• Activity:
What is wanted is an exact copy of all the entries.

• Dataset content:
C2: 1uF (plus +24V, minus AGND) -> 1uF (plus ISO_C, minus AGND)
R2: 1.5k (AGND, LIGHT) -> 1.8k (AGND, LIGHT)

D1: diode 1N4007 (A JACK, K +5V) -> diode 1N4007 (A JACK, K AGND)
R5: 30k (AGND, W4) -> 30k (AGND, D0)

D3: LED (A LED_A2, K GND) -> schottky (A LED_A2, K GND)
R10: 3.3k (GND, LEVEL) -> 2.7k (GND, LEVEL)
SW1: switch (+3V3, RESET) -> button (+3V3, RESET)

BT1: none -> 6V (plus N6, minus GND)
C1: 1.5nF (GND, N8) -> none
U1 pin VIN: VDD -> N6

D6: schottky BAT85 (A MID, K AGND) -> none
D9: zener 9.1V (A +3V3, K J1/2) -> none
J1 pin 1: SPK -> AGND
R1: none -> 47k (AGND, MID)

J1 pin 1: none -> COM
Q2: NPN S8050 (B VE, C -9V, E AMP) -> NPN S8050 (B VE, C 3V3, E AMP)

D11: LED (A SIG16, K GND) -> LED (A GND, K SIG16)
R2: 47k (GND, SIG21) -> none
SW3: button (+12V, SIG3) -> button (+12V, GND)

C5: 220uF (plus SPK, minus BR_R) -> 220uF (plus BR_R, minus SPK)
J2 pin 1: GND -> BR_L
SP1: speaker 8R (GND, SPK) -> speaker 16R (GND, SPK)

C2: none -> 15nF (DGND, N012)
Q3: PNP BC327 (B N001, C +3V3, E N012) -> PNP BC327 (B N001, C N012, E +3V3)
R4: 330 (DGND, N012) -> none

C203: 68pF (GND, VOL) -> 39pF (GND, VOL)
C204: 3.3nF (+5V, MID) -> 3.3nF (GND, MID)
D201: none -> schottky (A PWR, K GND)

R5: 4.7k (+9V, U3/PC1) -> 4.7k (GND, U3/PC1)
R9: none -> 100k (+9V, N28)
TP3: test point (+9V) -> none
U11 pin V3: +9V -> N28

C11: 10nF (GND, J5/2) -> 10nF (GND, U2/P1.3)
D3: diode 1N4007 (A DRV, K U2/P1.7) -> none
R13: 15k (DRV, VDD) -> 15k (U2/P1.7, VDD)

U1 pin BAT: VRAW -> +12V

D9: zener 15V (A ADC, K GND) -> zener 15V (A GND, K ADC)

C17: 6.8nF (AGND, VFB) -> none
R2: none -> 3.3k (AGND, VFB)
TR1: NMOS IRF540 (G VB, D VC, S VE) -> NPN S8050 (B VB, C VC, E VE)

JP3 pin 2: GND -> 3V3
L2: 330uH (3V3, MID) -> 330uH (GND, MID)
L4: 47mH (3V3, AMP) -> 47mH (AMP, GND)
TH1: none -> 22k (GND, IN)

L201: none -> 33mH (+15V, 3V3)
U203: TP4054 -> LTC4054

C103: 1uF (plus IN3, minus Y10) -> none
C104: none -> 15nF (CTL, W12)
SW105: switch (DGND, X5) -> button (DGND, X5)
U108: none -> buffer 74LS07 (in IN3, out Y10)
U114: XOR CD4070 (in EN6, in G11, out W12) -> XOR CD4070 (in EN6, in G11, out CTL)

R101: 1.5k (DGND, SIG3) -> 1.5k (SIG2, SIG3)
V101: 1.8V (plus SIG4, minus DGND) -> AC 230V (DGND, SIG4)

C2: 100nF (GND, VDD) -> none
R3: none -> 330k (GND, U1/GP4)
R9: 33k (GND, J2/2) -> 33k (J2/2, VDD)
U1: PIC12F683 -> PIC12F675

• Answer to the problem:
C2: 1uF (plus +24V, minus AGND) -> 1uF (plus ISO_C, minus AGND)
R2: 1.5k (AGND, LIGHT) -> 1.8k (AGND, LIGHT)

D1: diode 1N4007 (A JACK, K +5V) -> diode 1N4007 (A JACK, K AGND)
R5: 30k (AGND, W4) -> 30k (AGND, D0)

D3: LED (A LED_A2, K GND) -> schottky (A LED_A2, K GND)
R10: 3.3k (GND, LEVEL) -> 2.7k (GND, LEVEL)
SW1: switch (+3V3, RESET) -> button (+3V3, RESET)

BT1: none -> 6V (plus N6, minus GND)
C1: 1.5nF (GND, N8) -> none
U1 pin VIN: VDD -> N6

D6: schottky BAT85 (A MID, K AGND) -> none
D9: zener 9.1V (A +3V3, K J1/2) -> none
J1 pin 1: SPK -> AGND
R1: none -> 47k (AGND, MID)

J1 pin 1: none -> COM
Q2: NPN S8050 (B VE, C -9V, E AMP) -> NPN S8050 (B VE, C 3V3, E AMP)

D11: LED (A SIG16, K GND) -> LED (A GND, K SIG16)
R2: 47k (GND, SIG21) -> none
SW3: button (+12V, SIG3) -> button (+12V, GND)

C5: 220uF (plus SPK, minus BR_R) -> 220uF (plus BR_R, minus SPK)
J2 pin 1: GND -> BR_L
SP1: speaker 8R (GND, SPK) -> speaker 16R (GND, SPK)

C2: none -> 15nF (DGND, N012)
Q3: PNP BC327 (B N001, C +3V3, E N012) -> PNP BC327 (B N001, C N012, E +3V3)
R4: 330 (DGND, N012) -> none

C203: 68pF (GND, VOL) -> 39pF (GND, VOL)
C204: 3.3nF (+5V, MID) -> 3.3nF (GND, MID)
D201: none -> schottky (A PWR, K GND)

R5: 4.7k (+9V, U3/PC1) -> 4.7k (GND, U3/PC1)
R9: none -> 100k (+9V, N28)
TP3: test point (+9V) -> none
U11 pin V3: +9V -> N28

C11: 10nF (GND, J5/2) -> 10nF (GND, U2/P1.3)
D3: diode 1N4007 (A DRV, K U2/P1.7) -> none
R13: 15k (DRV, VDD) -> 15k (U2/P1.7, VDD)

U1 pin BAT: VRAW -> +12V

D9: zener 15V (A ADC, K GND) -> zener 15V (A GND, K ADC)

C17: 6.8nF (AGND, VFB) -> none
R2: none -> 3.3k (AGND, VFB)
TR1: NMOS IRF540 (G VB, D VC, S VE) -> NPN S8050 (B VB, C VC, E VE)

JP3 pin 2: GND -> 3V3
L2: 330uH (3V3, MID) -> 330uH (GND, MID)
L4: 47mH (3V3, AMP) -> 47mH (AMP, GND)
TH1: none -> 22k (GND, IN)

L201: none -> 33mH (+15V, 3V3)
U203: TP4054 -> LTC4054

C103: 1uF (plus IN3, minus Y10) -> none
C104: none -> 15nF (CTL, W12)
SW105: switch (DGND, X5) -> button (DGND, X5)
U108: none -> buffer 74LS07 (in IN3, out Y10)
U114: XOR CD4070 (in EN6, in G11, out W12) -> XOR CD4070 (in EN6, in G11, out CTL)

R101: 1.5k (DGND, SIG3) -> 1.5k (SIG2, SIG3)
V101: 1.8V (plus SIG4, minus DGND) -> AC 230V (DGND, SIG4)

C2: 100nF (GND, VDD) -> none
R3: none -> 330k (GND, U1/GP4)
R9: 33k (GND, J2/2) -> 33k (J2/2, VDD)
U1: PIC12F683 -> PIC12F675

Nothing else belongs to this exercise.